[Begin TASK MATERIAL]

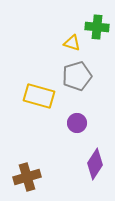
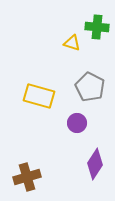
gray pentagon: moved 13 px right, 11 px down; rotated 28 degrees counterclockwise
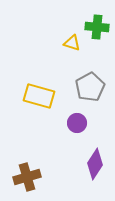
gray pentagon: rotated 16 degrees clockwise
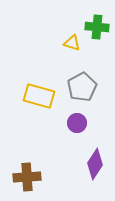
gray pentagon: moved 8 px left
brown cross: rotated 12 degrees clockwise
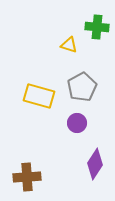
yellow triangle: moved 3 px left, 2 px down
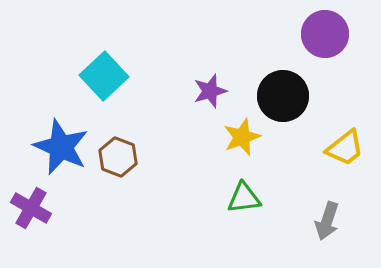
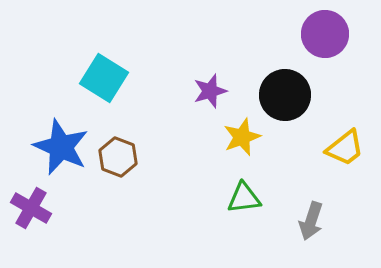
cyan square: moved 2 px down; rotated 15 degrees counterclockwise
black circle: moved 2 px right, 1 px up
gray arrow: moved 16 px left
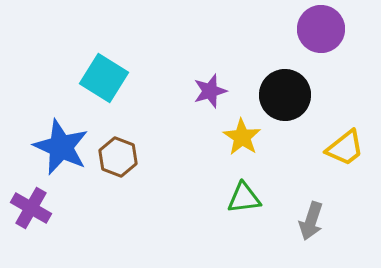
purple circle: moved 4 px left, 5 px up
yellow star: rotated 18 degrees counterclockwise
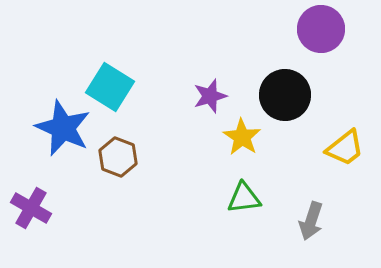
cyan square: moved 6 px right, 9 px down
purple star: moved 5 px down
blue star: moved 2 px right, 19 px up
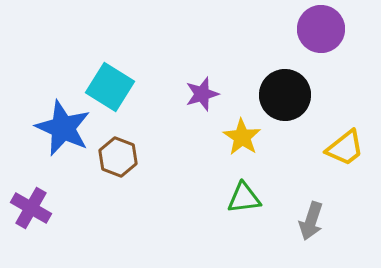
purple star: moved 8 px left, 2 px up
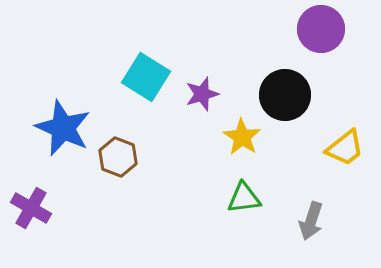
cyan square: moved 36 px right, 10 px up
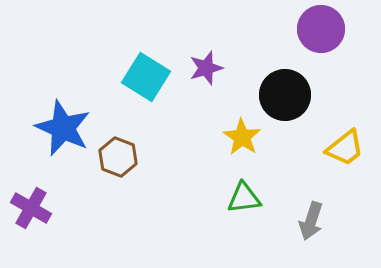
purple star: moved 4 px right, 26 px up
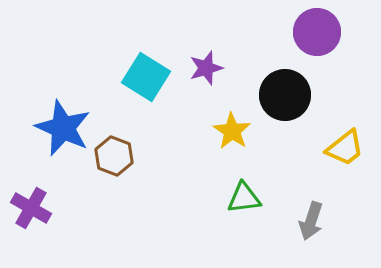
purple circle: moved 4 px left, 3 px down
yellow star: moved 10 px left, 6 px up
brown hexagon: moved 4 px left, 1 px up
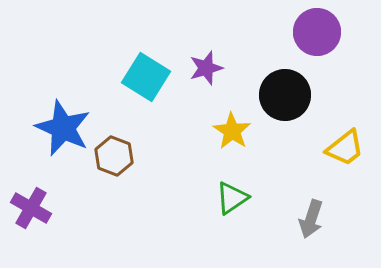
green triangle: moved 12 px left; rotated 27 degrees counterclockwise
gray arrow: moved 2 px up
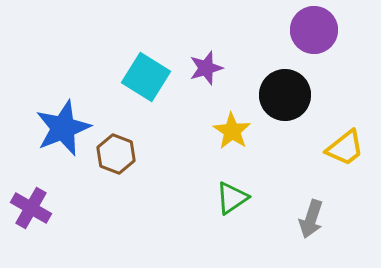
purple circle: moved 3 px left, 2 px up
blue star: rotated 26 degrees clockwise
brown hexagon: moved 2 px right, 2 px up
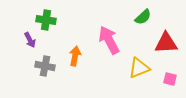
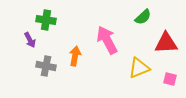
pink arrow: moved 2 px left
gray cross: moved 1 px right
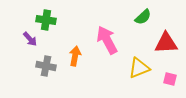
purple arrow: moved 1 px up; rotated 14 degrees counterclockwise
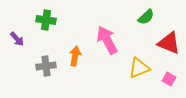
green semicircle: moved 3 px right
purple arrow: moved 13 px left
red triangle: moved 3 px right; rotated 25 degrees clockwise
gray cross: rotated 18 degrees counterclockwise
pink square: moved 1 px left; rotated 16 degrees clockwise
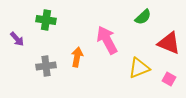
green semicircle: moved 3 px left
orange arrow: moved 2 px right, 1 px down
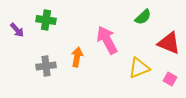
purple arrow: moved 9 px up
pink square: moved 1 px right
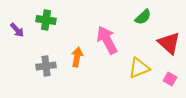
red triangle: rotated 20 degrees clockwise
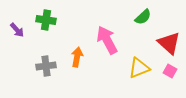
pink square: moved 8 px up
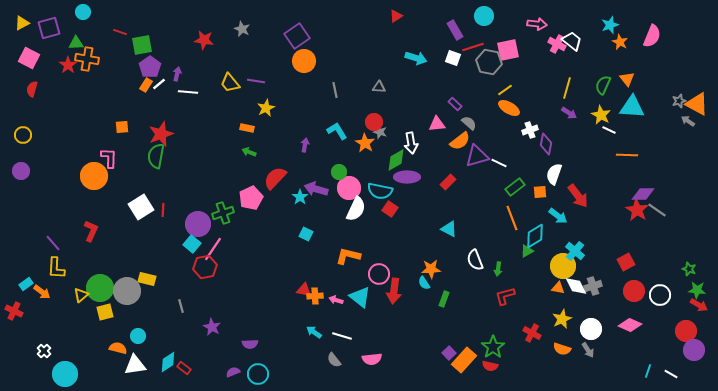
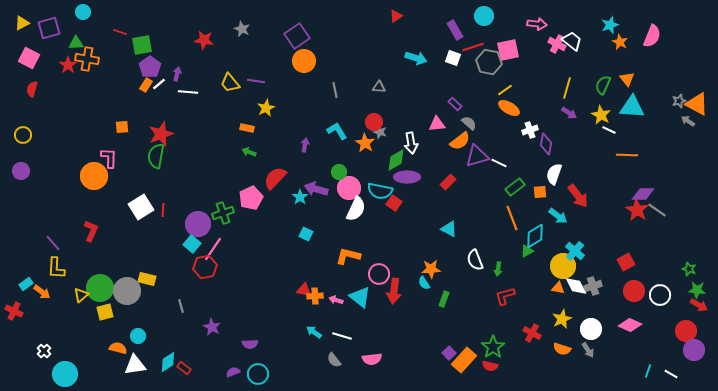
red square at (390, 209): moved 4 px right, 6 px up
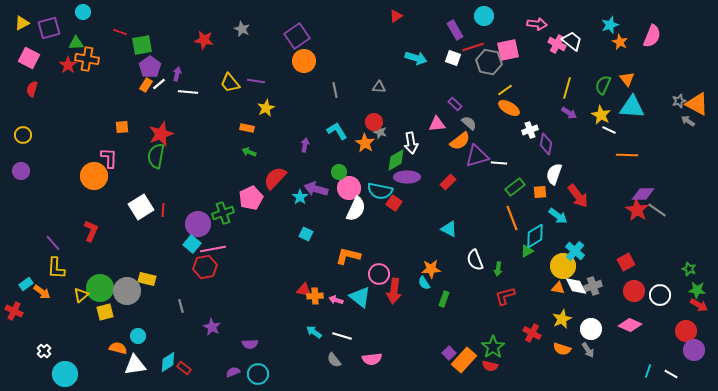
white line at (499, 163): rotated 21 degrees counterclockwise
pink line at (213, 249): rotated 45 degrees clockwise
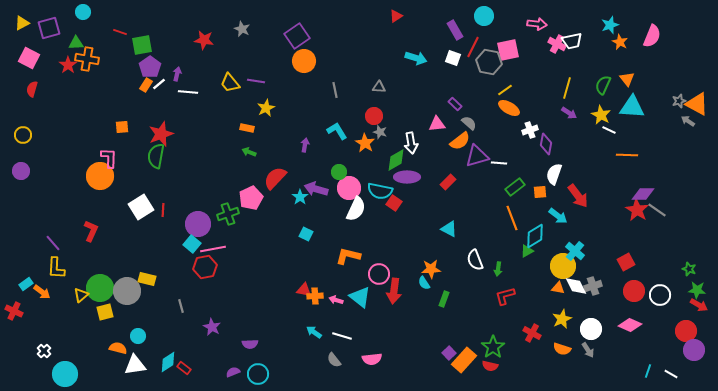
white trapezoid at (572, 41): rotated 130 degrees clockwise
red line at (473, 47): rotated 45 degrees counterclockwise
red circle at (374, 122): moved 6 px up
orange circle at (94, 176): moved 6 px right
green cross at (223, 213): moved 5 px right, 1 px down
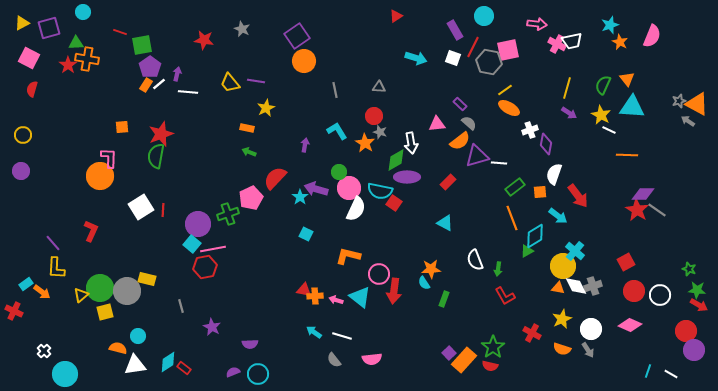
purple rectangle at (455, 104): moved 5 px right
cyan triangle at (449, 229): moved 4 px left, 6 px up
red L-shape at (505, 296): rotated 105 degrees counterclockwise
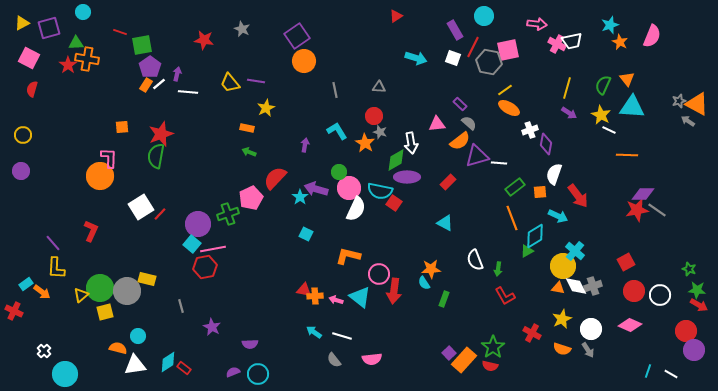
red line at (163, 210): moved 3 px left, 4 px down; rotated 40 degrees clockwise
red star at (637, 210): rotated 30 degrees clockwise
cyan arrow at (558, 216): rotated 12 degrees counterclockwise
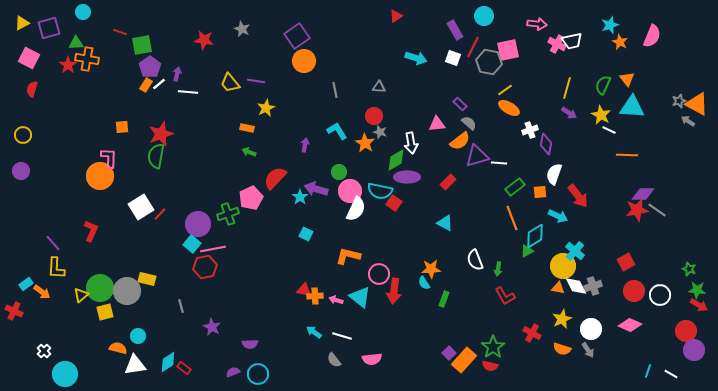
pink circle at (349, 188): moved 1 px right, 3 px down
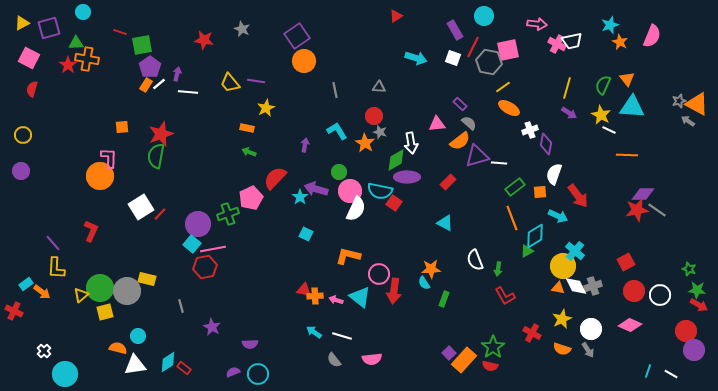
yellow line at (505, 90): moved 2 px left, 3 px up
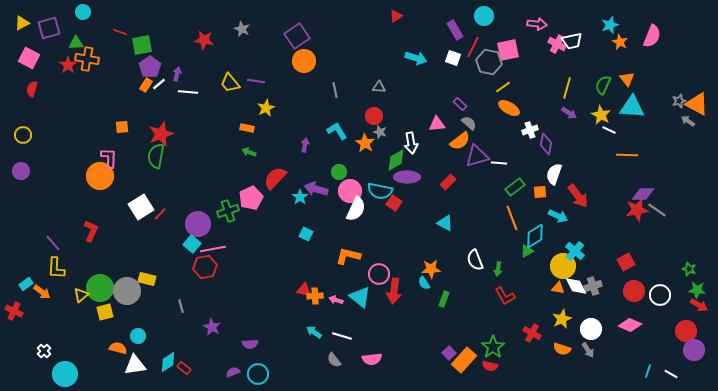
green cross at (228, 214): moved 3 px up
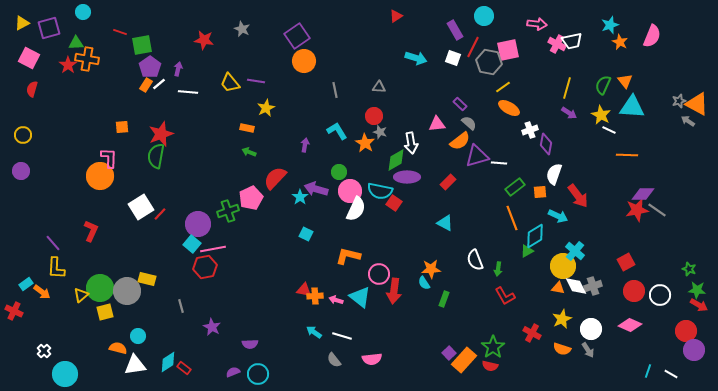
purple arrow at (177, 74): moved 1 px right, 5 px up
orange triangle at (627, 79): moved 2 px left, 2 px down
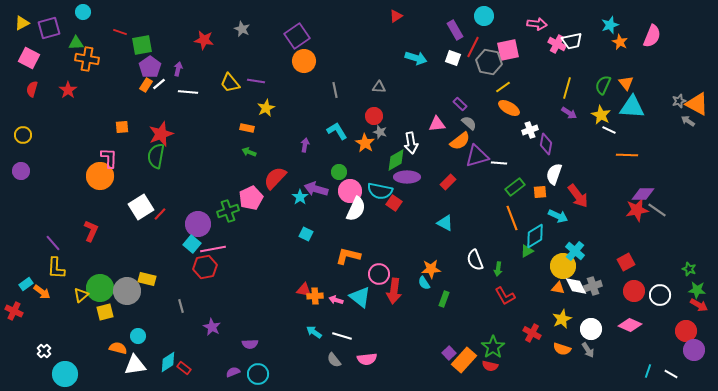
red star at (68, 65): moved 25 px down
orange triangle at (625, 81): moved 1 px right, 2 px down
pink semicircle at (372, 359): moved 5 px left
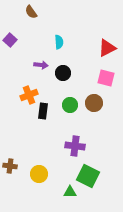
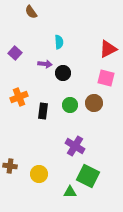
purple square: moved 5 px right, 13 px down
red triangle: moved 1 px right, 1 px down
purple arrow: moved 4 px right, 1 px up
orange cross: moved 10 px left, 2 px down
purple cross: rotated 24 degrees clockwise
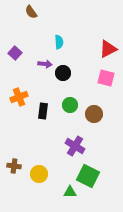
brown circle: moved 11 px down
brown cross: moved 4 px right
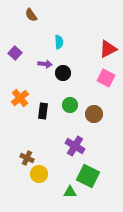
brown semicircle: moved 3 px down
pink square: rotated 12 degrees clockwise
orange cross: moved 1 px right, 1 px down; rotated 18 degrees counterclockwise
brown cross: moved 13 px right, 8 px up; rotated 16 degrees clockwise
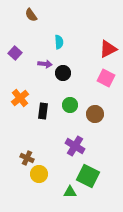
brown circle: moved 1 px right
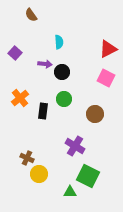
black circle: moved 1 px left, 1 px up
green circle: moved 6 px left, 6 px up
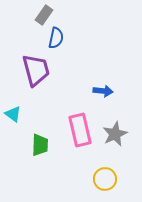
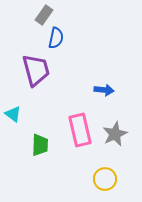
blue arrow: moved 1 px right, 1 px up
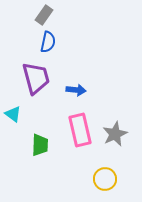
blue semicircle: moved 8 px left, 4 px down
purple trapezoid: moved 8 px down
blue arrow: moved 28 px left
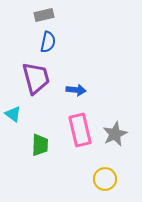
gray rectangle: rotated 42 degrees clockwise
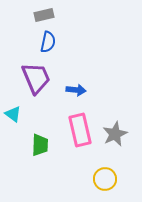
purple trapezoid: rotated 8 degrees counterclockwise
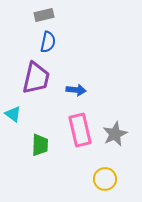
purple trapezoid: rotated 36 degrees clockwise
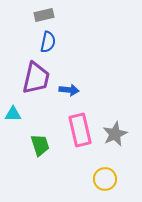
blue arrow: moved 7 px left
cyan triangle: rotated 36 degrees counterclockwise
green trapezoid: rotated 20 degrees counterclockwise
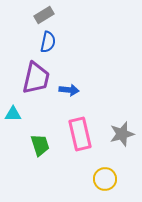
gray rectangle: rotated 18 degrees counterclockwise
pink rectangle: moved 4 px down
gray star: moved 7 px right; rotated 10 degrees clockwise
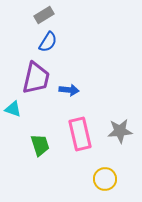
blue semicircle: rotated 20 degrees clockwise
cyan triangle: moved 5 px up; rotated 18 degrees clockwise
gray star: moved 2 px left, 3 px up; rotated 10 degrees clockwise
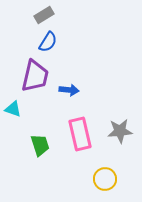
purple trapezoid: moved 1 px left, 2 px up
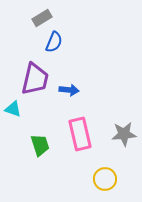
gray rectangle: moved 2 px left, 3 px down
blue semicircle: moved 6 px right; rotated 10 degrees counterclockwise
purple trapezoid: moved 3 px down
gray star: moved 4 px right, 3 px down
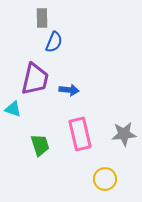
gray rectangle: rotated 60 degrees counterclockwise
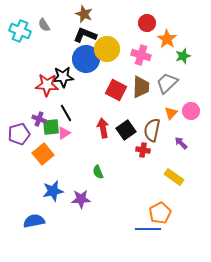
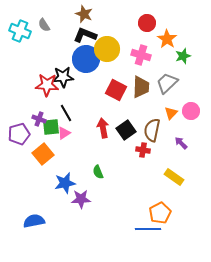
blue star: moved 12 px right, 8 px up
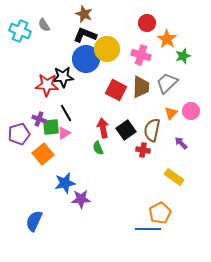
green semicircle: moved 24 px up
blue semicircle: rotated 55 degrees counterclockwise
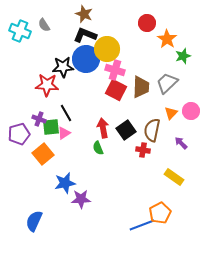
pink cross: moved 26 px left, 15 px down
black star: moved 10 px up
blue line: moved 6 px left, 4 px up; rotated 20 degrees counterclockwise
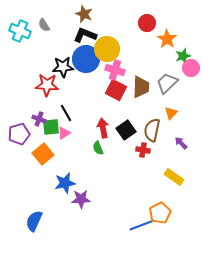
pink circle: moved 43 px up
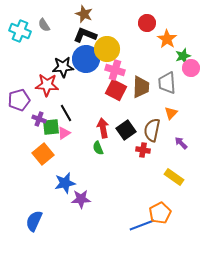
gray trapezoid: rotated 50 degrees counterclockwise
purple pentagon: moved 34 px up
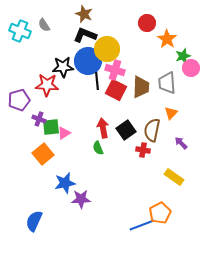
blue circle: moved 2 px right, 2 px down
black line: moved 31 px right, 32 px up; rotated 24 degrees clockwise
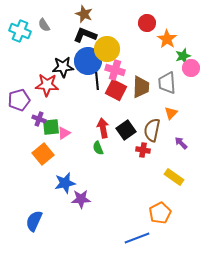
blue line: moved 5 px left, 13 px down
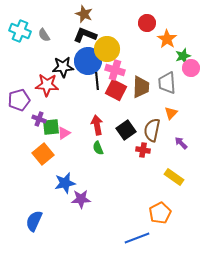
gray semicircle: moved 10 px down
red arrow: moved 6 px left, 3 px up
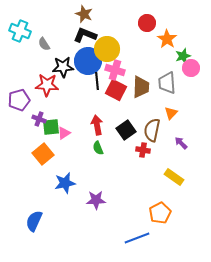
gray semicircle: moved 9 px down
purple star: moved 15 px right, 1 px down
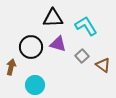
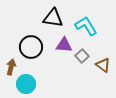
black triangle: rotated 10 degrees clockwise
purple triangle: moved 6 px right, 1 px down; rotated 12 degrees counterclockwise
cyan circle: moved 9 px left, 1 px up
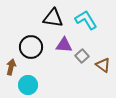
cyan L-shape: moved 6 px up
cyan circle: moved 2 px right, 1 px down
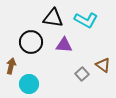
cyan L-shape: rotated 150 degrees clockwise
black circle: moved 5 px up
gray square: moved 18 px down
brown arrow: moved 1 px up
cyan circle: moved 1 px right, 1 px up
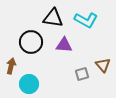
brown triangle: rotated 14 degrees clockwise
gray square: rotated 24 degrees clockwise
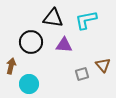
cyan L-shape: rotated 140 degrees clockwise
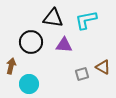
brown triangle: moved 2 px down; rotated 21 degrees counterclockwise
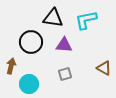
brown triangle: moved 1 px right, 1 px down
gray square: moved 17 px left
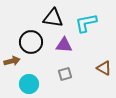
cyan L-shape: moved 3 px down
brown arrow: moved 1 px right, 5 px up; rotated 63 degrees clockwise
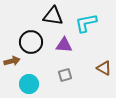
black triangle: moved 2 px up
gray square: moved 1 px down
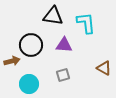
cyan L-shape: rotated 95 degrees clockwise
black circle: moved 3 px down
gray square: moved 2 px left
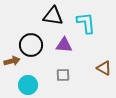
gray square: rotated 16 degrees clockwise
cyan circle: moved 1 px left, 1 px down
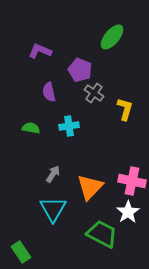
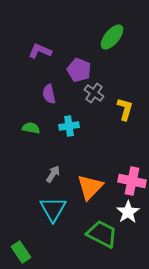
purple pentagon: moved 1 px left
purple semicircle: moved 2 px down
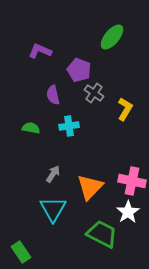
purple semicircle: moved 4 px right, 1 px down
yellow L-shape: rotated 15 degrees clockwise
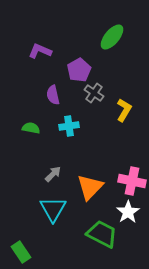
purple pentagon: rotated 20 degrees clockwise
yellow L-shape: moved 1 px left, 1 px down
gray arrow: rotated 12 degrees clockwise
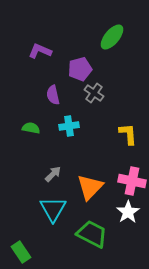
purple pentagon: moved 1 px right, 1 px up; rotated 15 degrees clockwise
yellow L-shape: moved 4 px right, 24 px down; rotated 35 degrees counterclockwise
green trapezoid: moved 10 px left
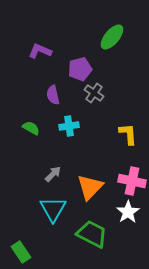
green semicircle: rotated 18 degrees clockwise
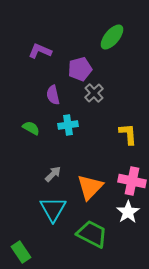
gray cross: rotated 12 degrees clockwise
cyan cross: moved 1 px left, 1 px up
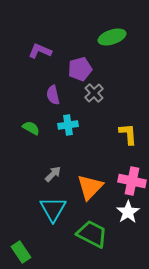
green ellipse: rotated 32 degrees clockwise
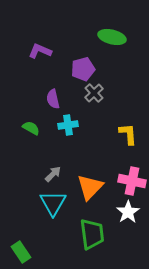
green ellipse: rotated 32 degrees clockwise
purple pentagon: moved 3 px right
purple semicircle: moved 4 px down
cyan triangle: moved 6 px up
green trapezoid: rotated 56 degrees clockwise
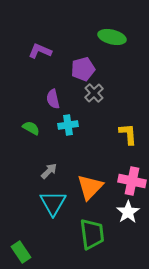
gray arrow: moved 4 px left, 3 px up
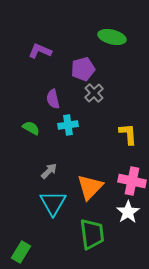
green rectangle: rotated 65 degrees clockwise
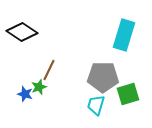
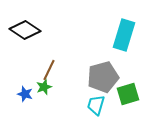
black diamond: moved 3 px right, 2 px up
gray pentagon: rotated 16 degrees counterclockwise
green star: moved 5 px right
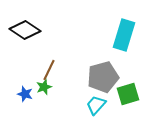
cyan trapezoid: rotated 25 degrees clockwise
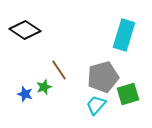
brown line: moved 10 px right; rotated 60 degrees counterclockwise
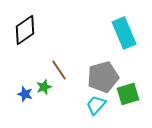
black diamond: rotated 68 degrees counterclockwise
cyan rectangle: moved 2 px up; rotated 40 degrees counterclockwise
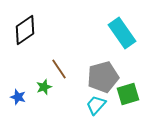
cyan rectangle: moved 2 px left; rotated 12 degrees counterclockwise
brown line: moved 1 px up
blue star: moved 7 px left, 3 px down
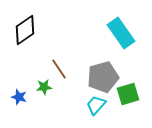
cyan rectangle: moved 1 px left
green star: rotated 14 degrees clockwise
blue star: moved 1 px right
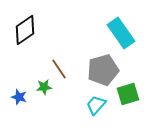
gray pentagon: moved 7 px up
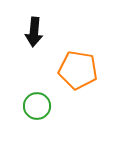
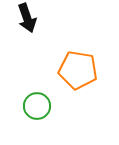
black arrow: moved 7 px left, 14 px up; rotated 24 degrees counterclockwise
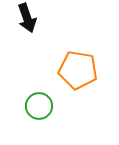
green circle: moved 2 px right
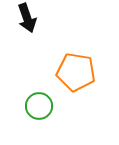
orange pentagon: moved 2 px left, 2 px down
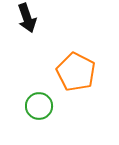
orange pentagon: rotated 18 degrees clockwise
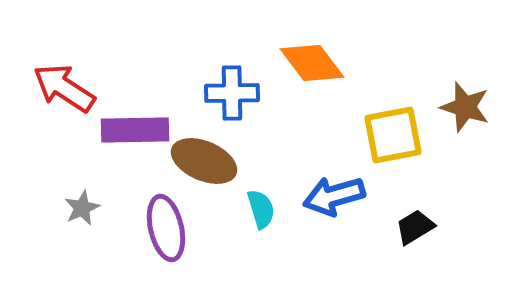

[End TASK MATERIAL]

STATED GOAL: Copy out the lines from the start of the entries through the line with "yellow star: rotated", including that line. Leave the pictures out.

ANSWER FOR THE TASK:
gray pentagon: moved 13 px right, 11 px down; rotated 28 degrees counterclockwise
gray pentagon: rotated 16 degrees clockwise
gray pentagon: moved 8 px left
brown cross: rotated 12 degrees clockwise
yellow triangle: moved 3 px left, 2 px down
cyan square: moved 2 px down; rotated 15 degrees counterclockwise
black circle: moved 2 px right, 1 px up
gray arrow: moved 16 px left
purple circle: moved 4 px left, 5 px up
yellow star: rotated 18 degrees counterclockwise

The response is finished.